Stored data entries:
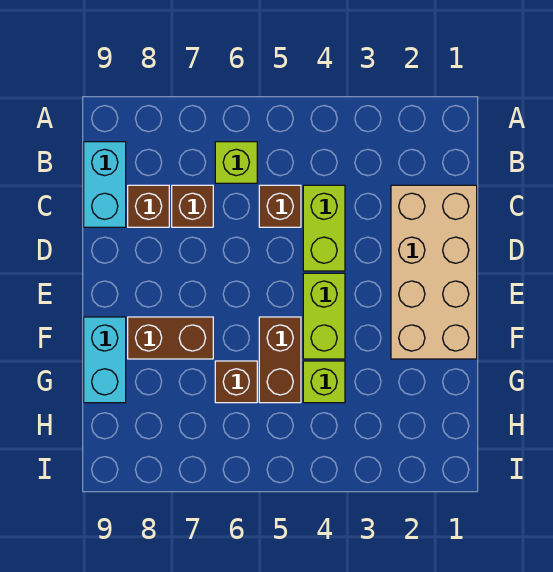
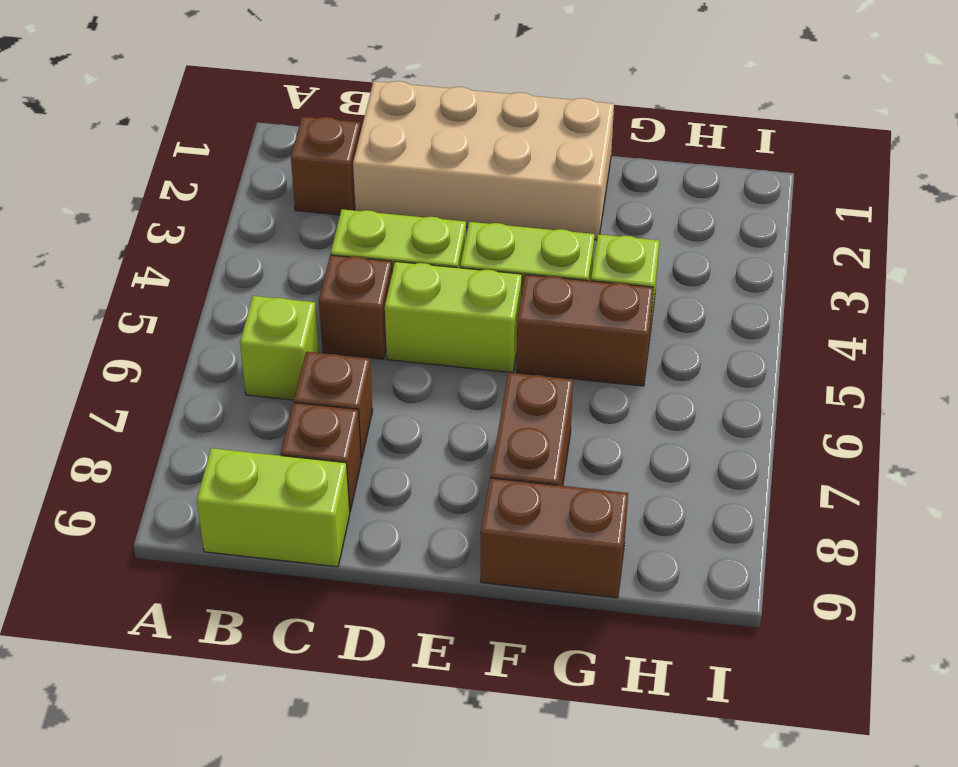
cyan brick B9:C9 level 1 -> lime brick B9:C9 level 1
none -> lime brick D5:E5 level 1
cyan brick F9:G9 level 1 -> brown brick F9:G9 level 1
brown brick G6 level 1 -> brown brick B2 level 1

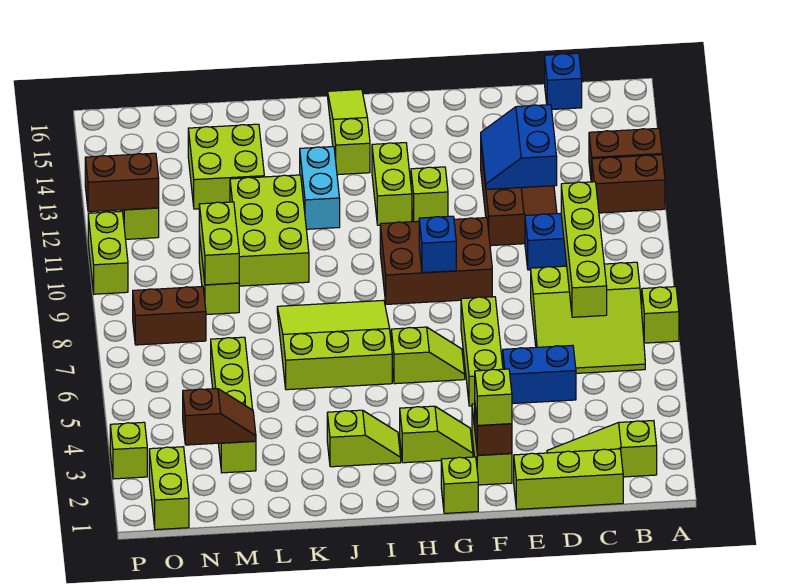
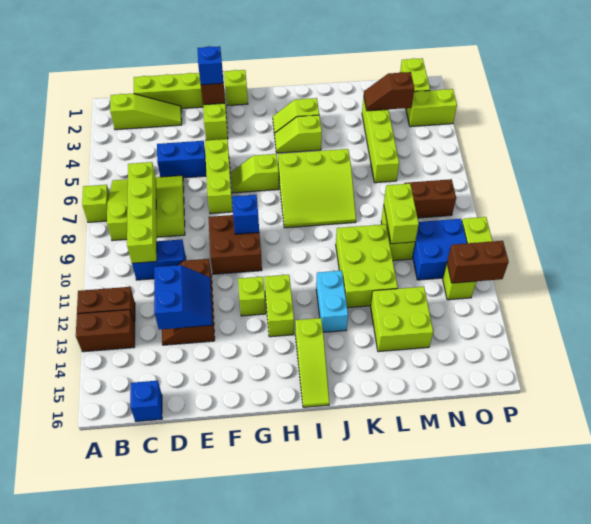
lime brick F2 level 3 -> blue brick F2 level 3
brown brick F9:H10 level 1 -> brown brick F9:G10 level 1
lime slope G3:H3 level 1 top H -> lime slope I4:J4 level 1 top J
none -> blue brick N10:O11 level 1
lime brick P3 level 1 -> lime brick O3:P3 level 1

* [Your assignment]
Set down only the line containing "lime slope G3:H3" and the lines after it through the end, exactly as they appear above.

* [Exercise solution]
lime slope G3:H3 level 1 top H -> lime slope I4:J4 level 1 top J
none -> blue brick N10:O11 level 1
lime brick P3 level 1 -> lime brick O3:P3 level 1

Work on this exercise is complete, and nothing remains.